# TO-DO ITEM
Your answer should be the lines below from the one holding "orange truck: [290,327,376,386]" through the one holding "red robot: [191,391,227,463]", copied exactly and with nothing else.

[Object count comparisons]

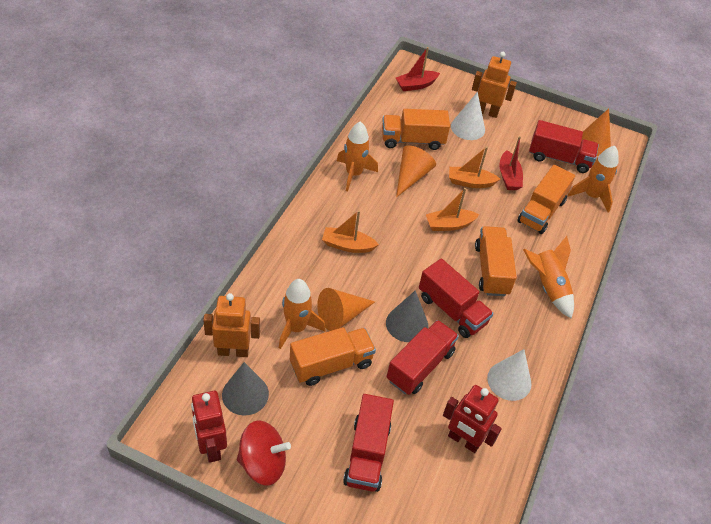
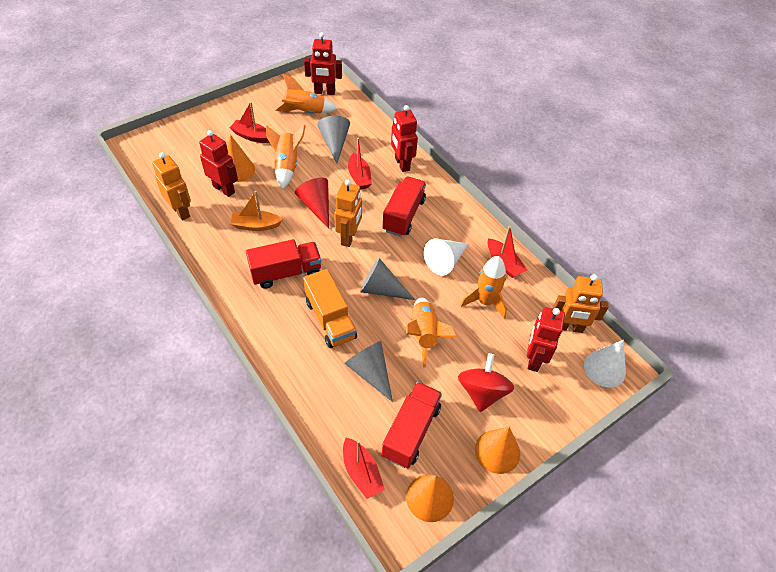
grey cone: [222,362,269,416] [386,290,428,342] = 2 -> [318,116,350,164] [344,341,393,402] [360,258,415,300] = 3
orange boat: [322,210,379,253] [426,188,479,231] [449,146,500,188] = 3 -> [230,191,283,231] = 1
orange robot: [203,293,260,357] [472,52,517,118] = 2 -> [152,152,191,221] [334,180,362,247] [552,274,609,333] = 3
orange truck: [290,327,376,386] [382,109,450,150] [475,226,517,296] [517,165,575,234] = 4 -> [303,269,357,348] = 1
red boat: [396,47,440,91] [500,136,523,190] = 2 -> [230,102,270,143] [343,438,385,499] [348,138,372,189] [487,226,527,278] = 4
red cone: none = 0 -> [295,178,329,229] = 1
red robot: [191,391,227,463] [443,385,502,453] = 2 -> [199,130,238,197] [304,32,342,95] [391,105,418,172] [527,307,565,372] = 4
red truck: [343,394,394,492] [387,320,459,395] [419,258,493,338] [529,120,599,173] = 4 -> [246,239,321,289] [382,382,442,468] [383,176,426,237] = 3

# SOLVED EXERCISE
orange truck: [290,327,376,386] [382,109,450,150] [475,226,517,296] [517,165,575,234] = 4 -> [303,269,357,348] = 1
red boat: [396,47,440,91] [500,136,523,190] = 2 -> [230,102,270,143] [343,438,385,499] [348,138,372,189] [487,226,527,278] = 4
red cone: none = 0 -> [295,178,329,229] = 1
red robot: [191,391,227,463] [443,385,502,453] = 2 -> [199,130,238,197] [304,32,342,95] [391,105,418,172] [527,307,565,372] = 4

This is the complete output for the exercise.